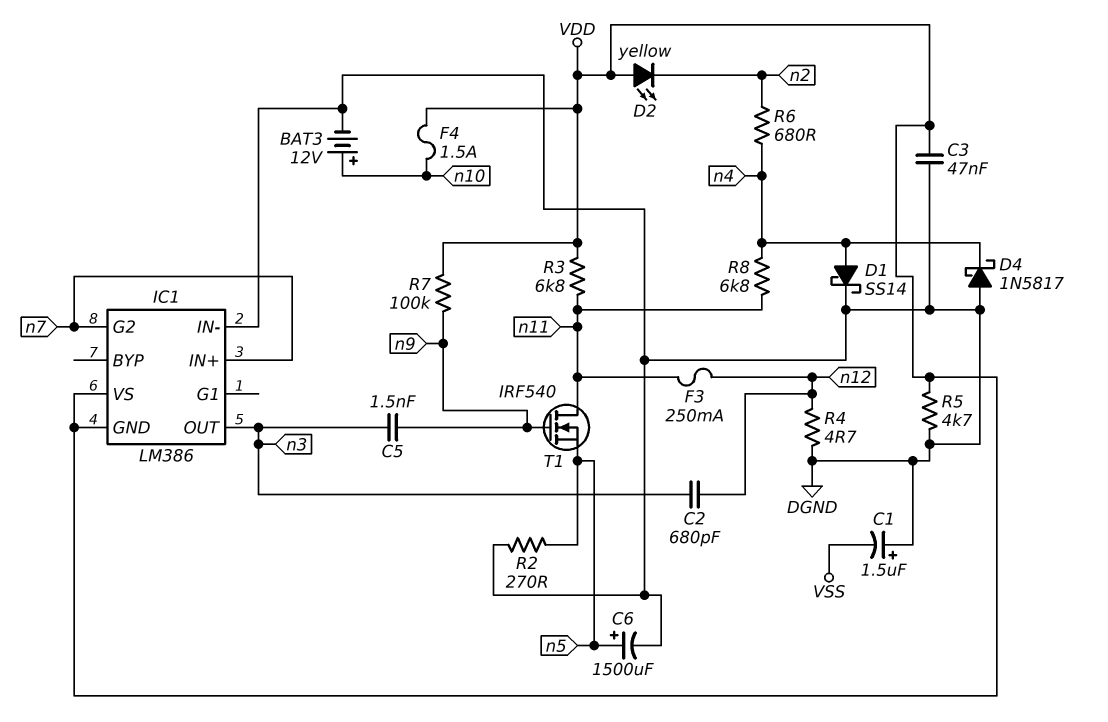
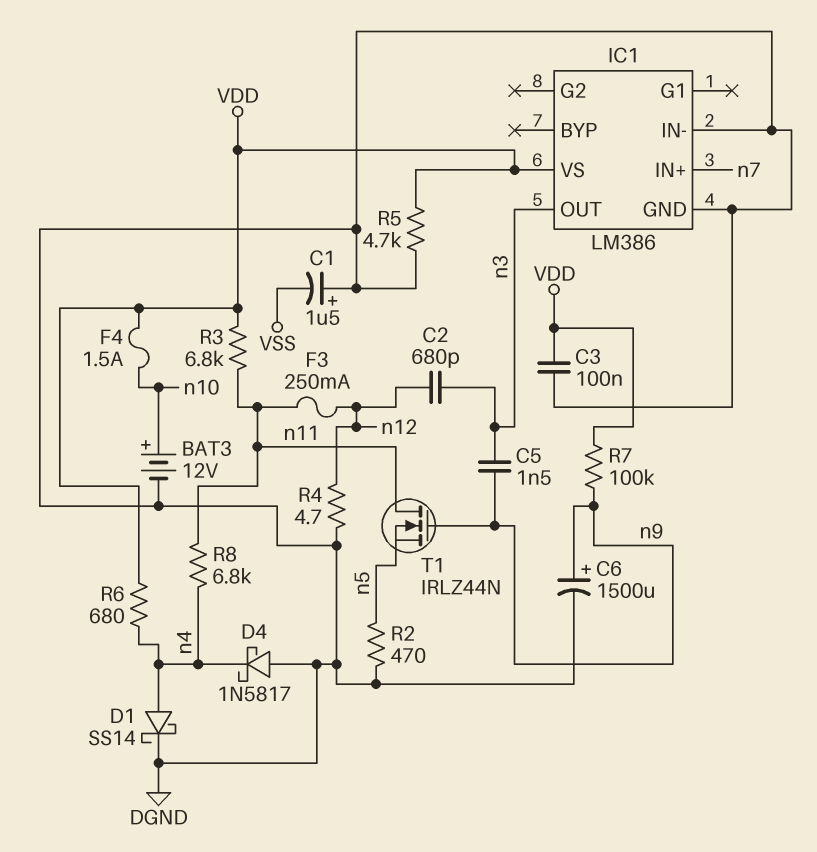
C3: 47nF (DGND, VDD) -> 100nF (DGND, VDD)
C6: 1500uF (plus n5, minus DGND) -> 1500uF (plus n9, minus DGND)
D2: LED yellow (A VDD, K n2) -> none
IC1 pin G2: n7 -> none
IC1 pin GND: VDD -> DGND
R2: 270 (DGND, n5) -> 470 (DGND, n5)
R6: 680 (n2, n4) -> 680 (VDD, n4)
T1: NMOS IRF540 (G n9, D n11, S n5) -> NMOS IRLZ44N (G n9, D n11, S n5)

* ACTIVITY
Starting at the line that contains "D2: LED yellow (A VDD, K n2) -> none", repeat each line exactly through the last one in the listing. Include both of those lines and nothing more.

* REPLY TO THE EXERCISE
D2: LED yellow (A VDD, K n2) -> none
IC1 pin G2: n7 -> none
IC1 pin GND: VDD -> DGND
R2: 270 (DGND, n5) -> 470 (DGND, n5)
R6: 680 (n2, n4) -> 680 (VDD, n4)
T1: NMOS IRF540 (G n9, D n11, S n5) -> NMOS IRLZ44N (G n9, D n11, S n5)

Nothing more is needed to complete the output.